▶ **Assigned task**
Answer with the exact lines of the following material from the one containing "light bulb/pink (3rd from left)" through the one containing "truck/grey (3rd from left in the first image)", both end lines included.

▶ **Materials provided**

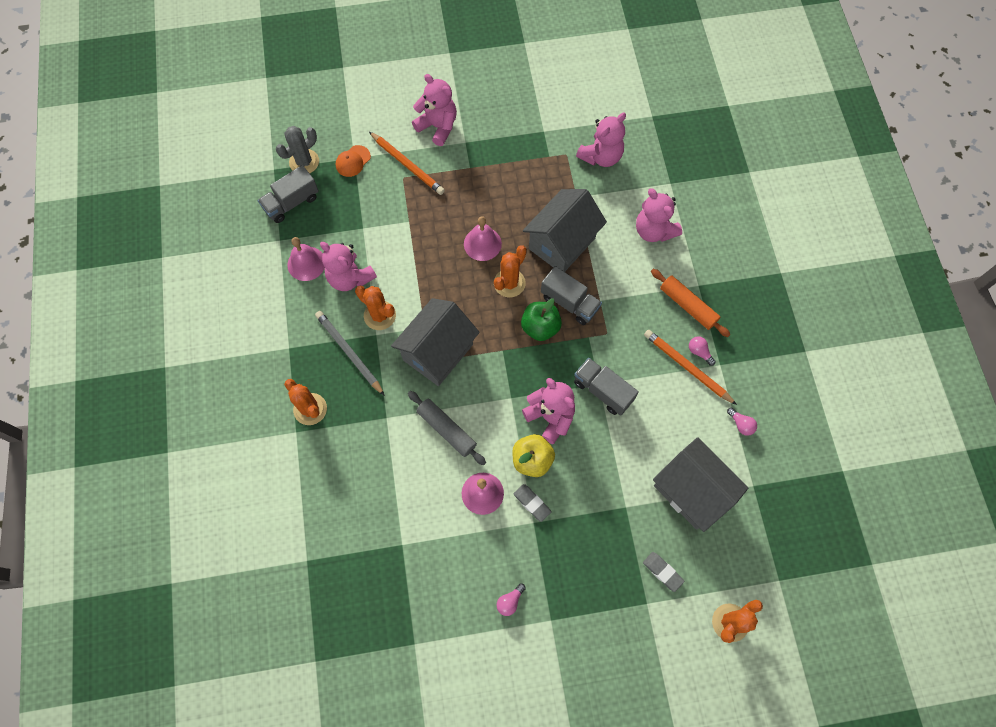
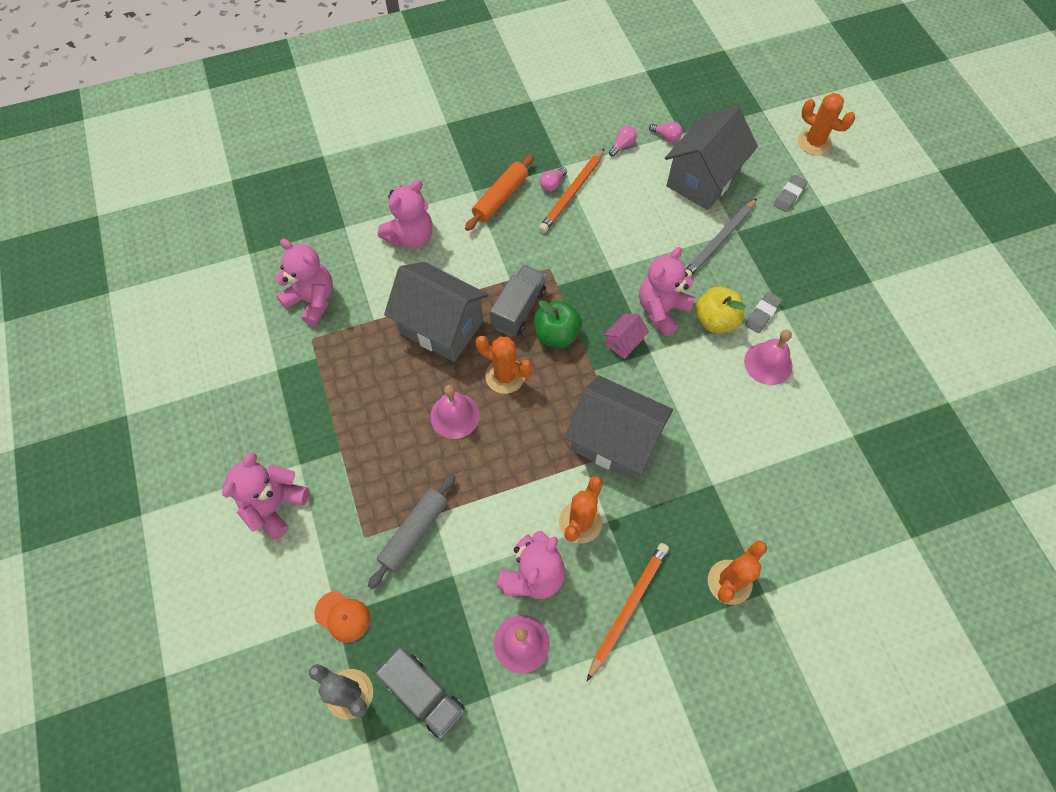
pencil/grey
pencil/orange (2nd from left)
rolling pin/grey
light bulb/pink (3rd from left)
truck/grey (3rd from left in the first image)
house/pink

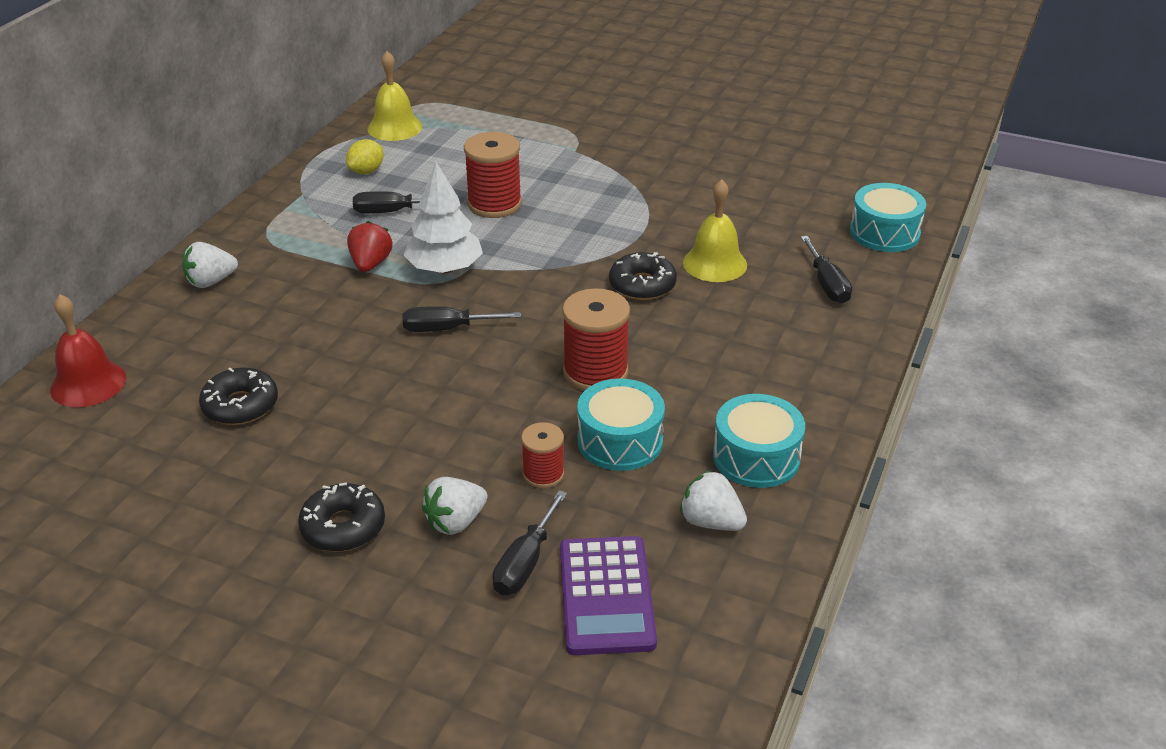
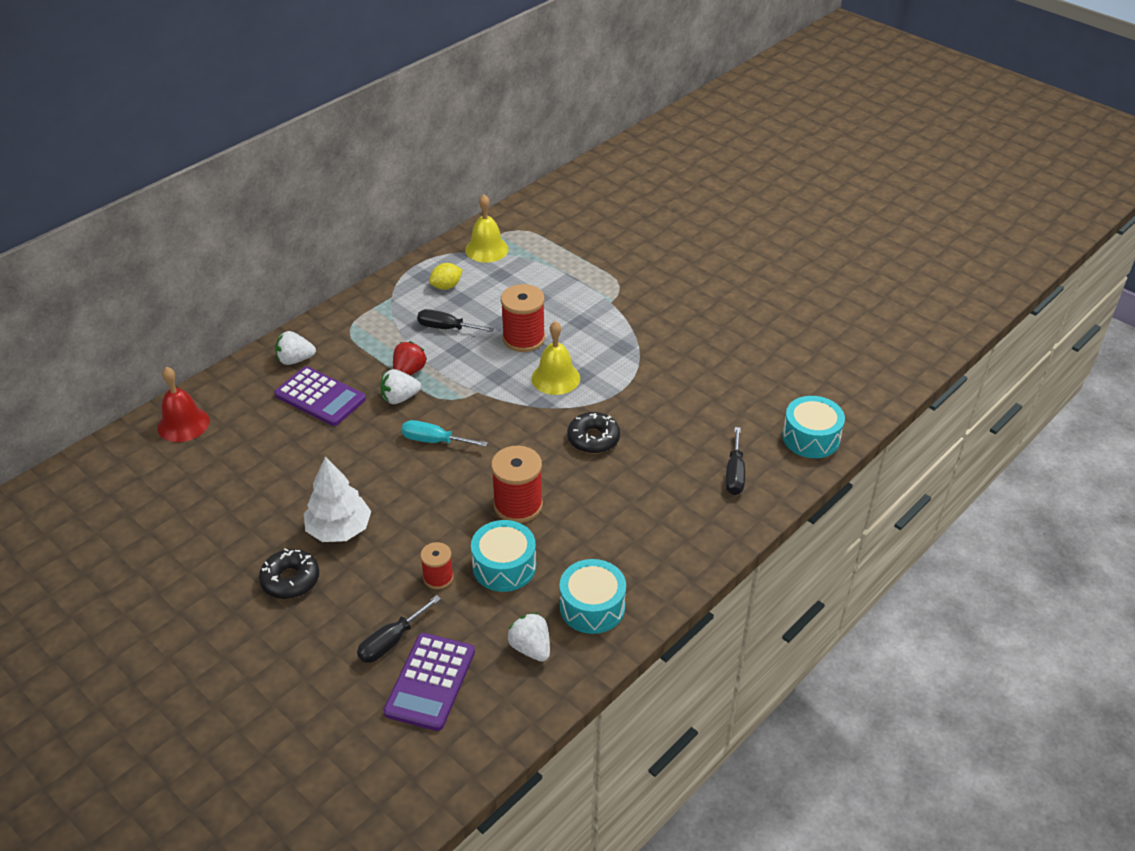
donut/black (1st from left in the first image)
screwdriver/turquoise
tree/white
strawberry/white (2nd from left)
bell/yellow (2nd from left)
calculator/purple (1st from left)

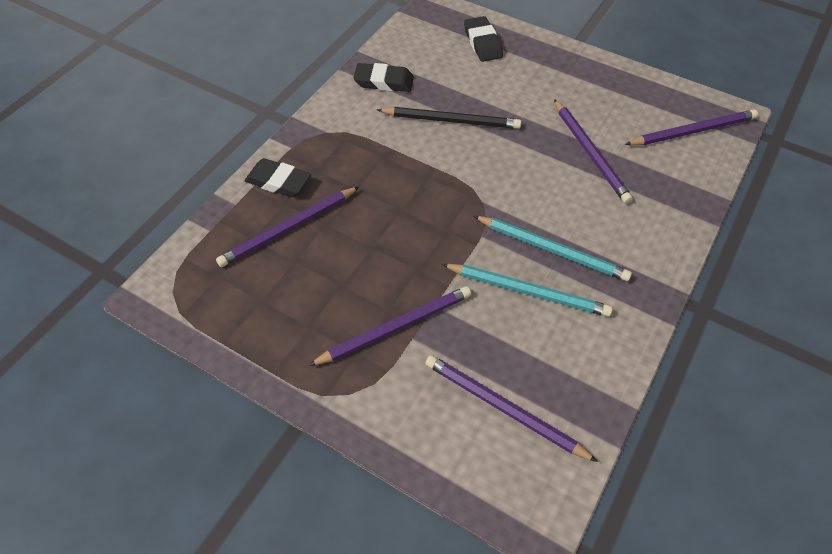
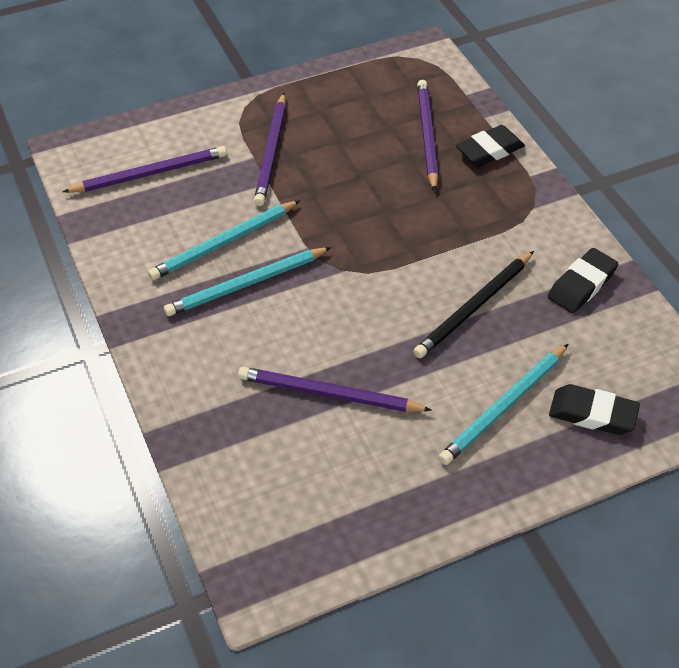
pencil/purple (5th from left in the first image)
pencil/turquoise (3rd from left)

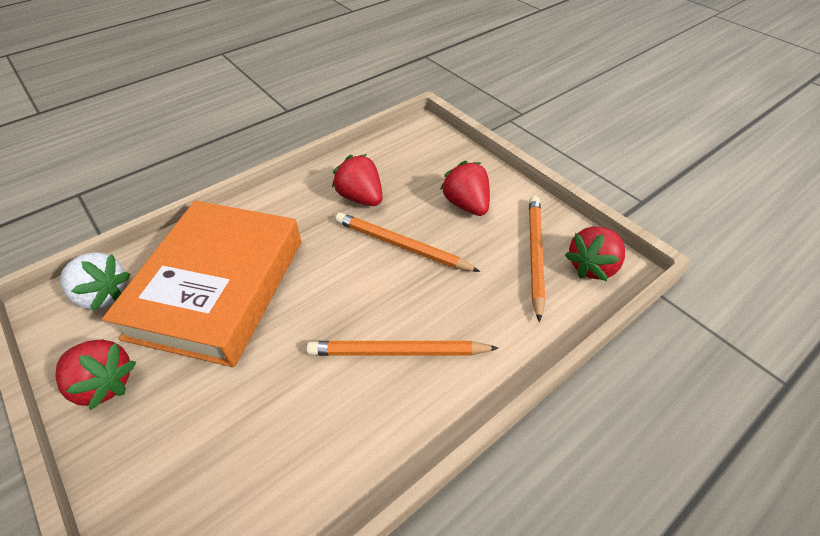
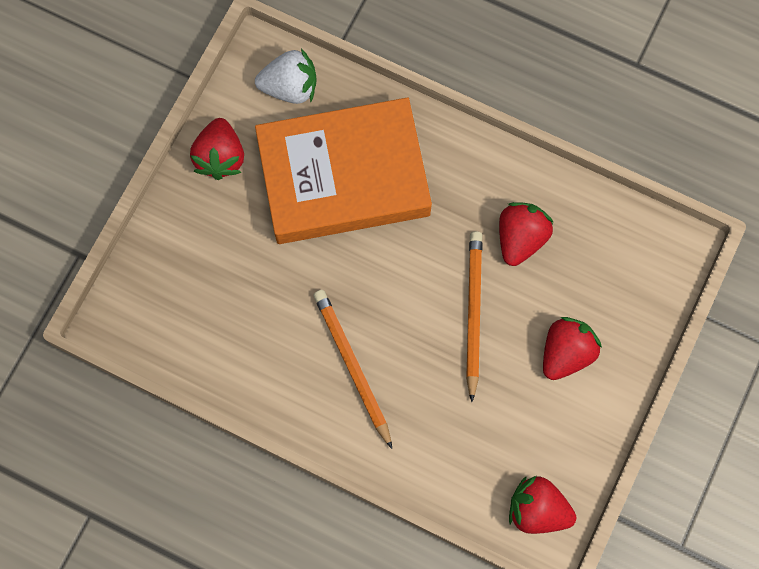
strawberry/white
pencil/orange (3rd from left in the first image)

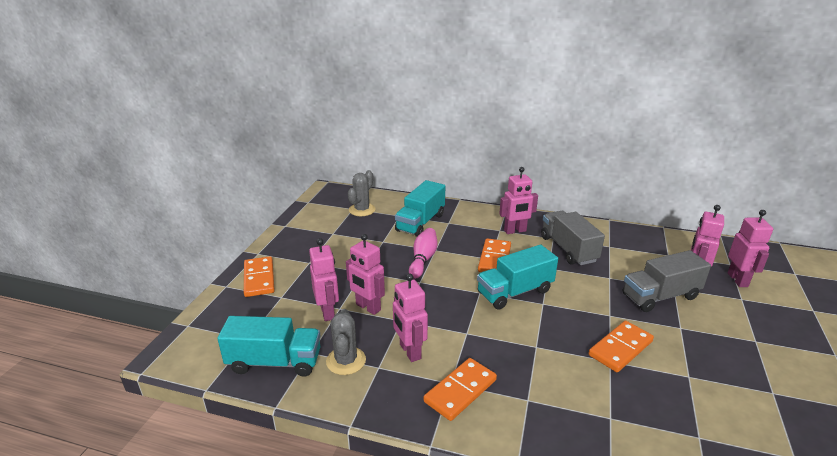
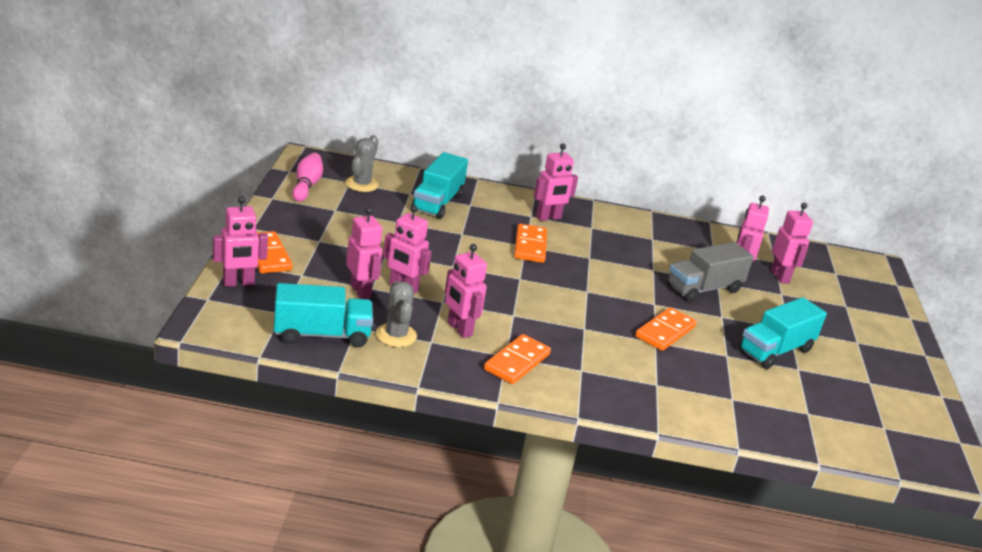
bowling pin/pink
truck/turquoise (3rd from left)
truck/grey (1st from left in the first image)
robot/pink (1st from left)

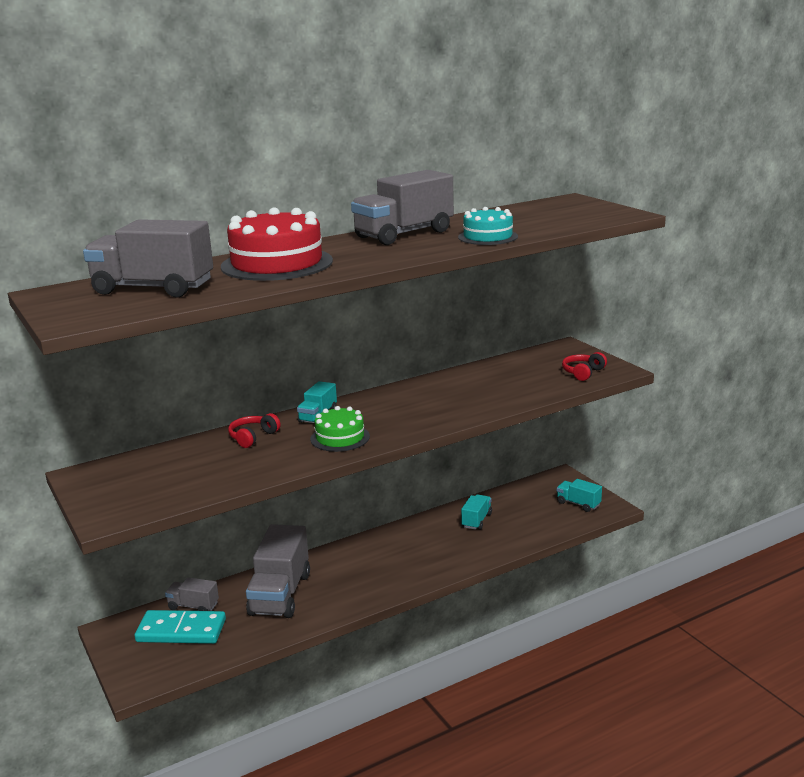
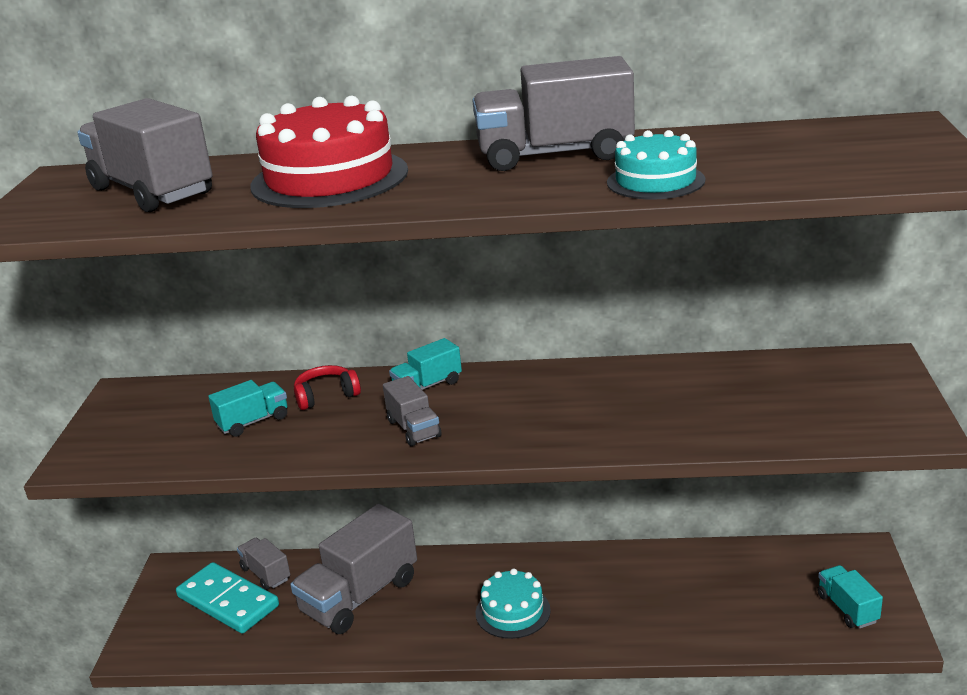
truck/grey (4th from left)
truck/turquoise (1st from left)
headphones/red (2nd from left in the first image)
cake/turquoise (1st from left)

▶ **Answer**
light bulb/pink (3rd from left)
truck/grey (3rd from left in the first image)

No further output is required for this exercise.